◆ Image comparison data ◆
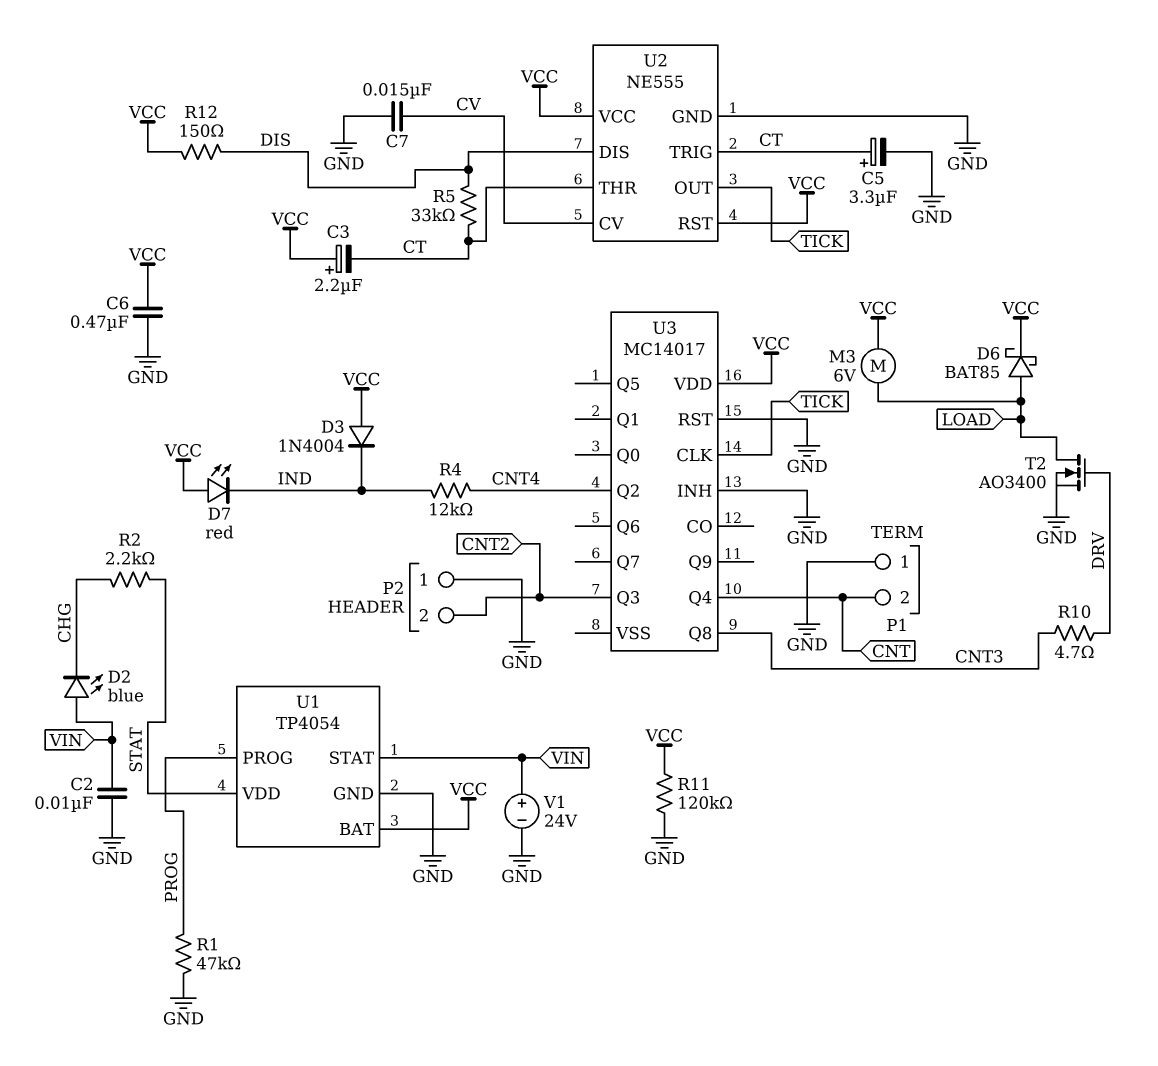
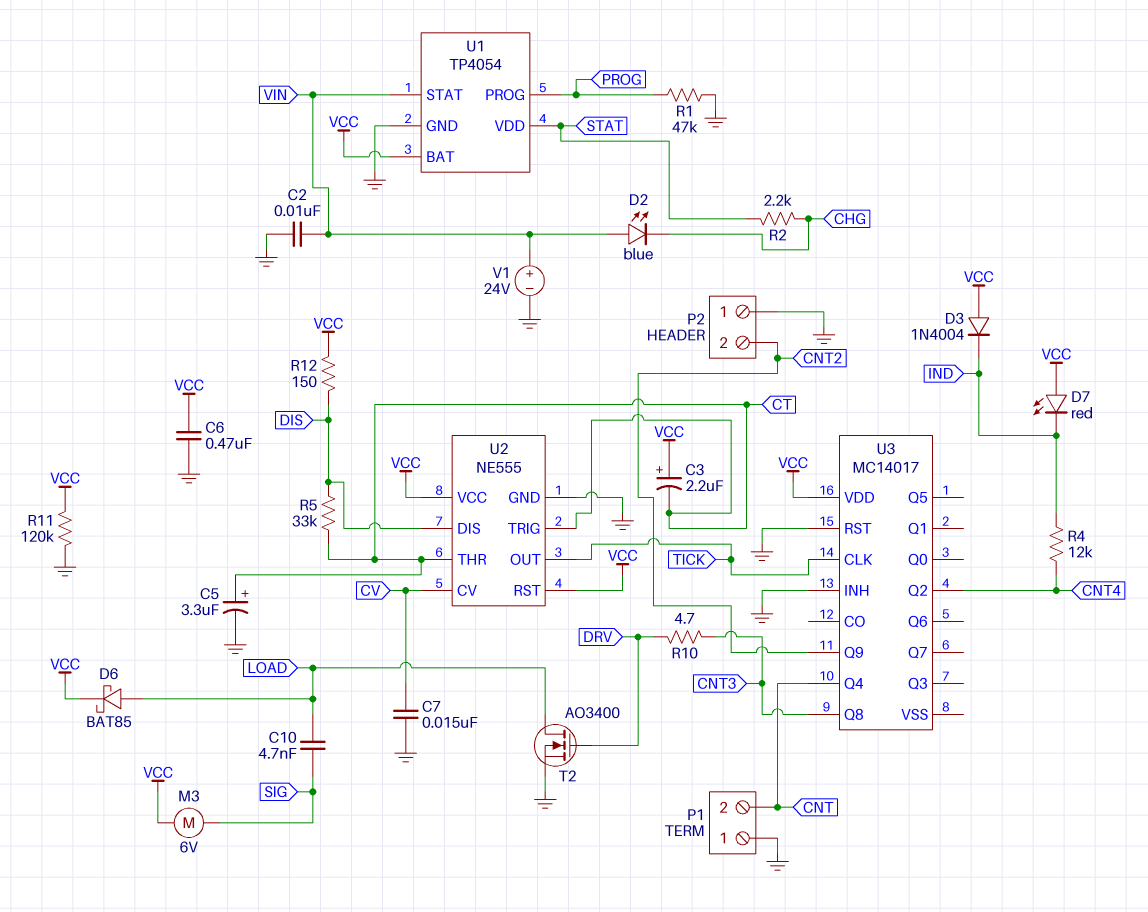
C10: none -> 4.7nF (LOAD, SIG)
M3: motor 6V (LOAD, VCC) -> motor 6V (SIG, VCC)
U3 pin Q3: CNT2 -> none
U3 pin Q9: none -> CNT2

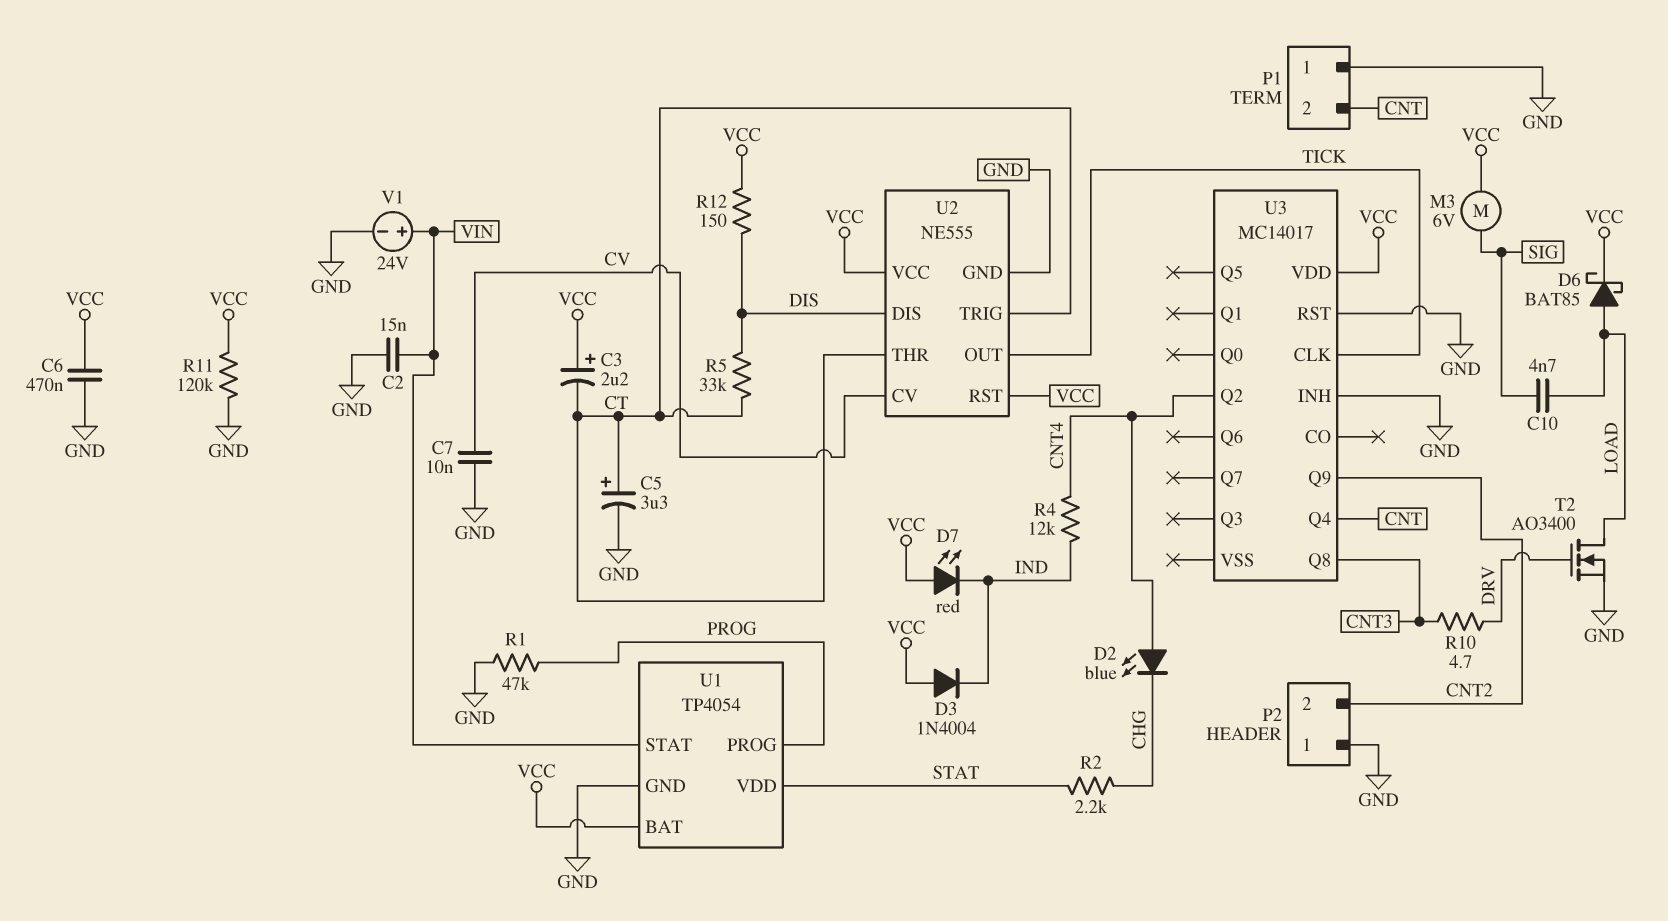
C2: 10nF (GND, VIN) -> 15nF (GND, VIN)
C7: 15nF (CV, GND) -> 10nF (CV, GND)
D2: LED blue (A VIN, K CHG) -> LED blue (A CNT4, K CHG)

◆ Your objective ◆
Filter the entries down to the lines holding the string "none". Copy each of those lines.

◆ Reply ◆
C10: none -> 4.7nF (LOAD, SIG)
U3 pin Q3: CNT2 -> none
U3 pin Q9: none -> CNT2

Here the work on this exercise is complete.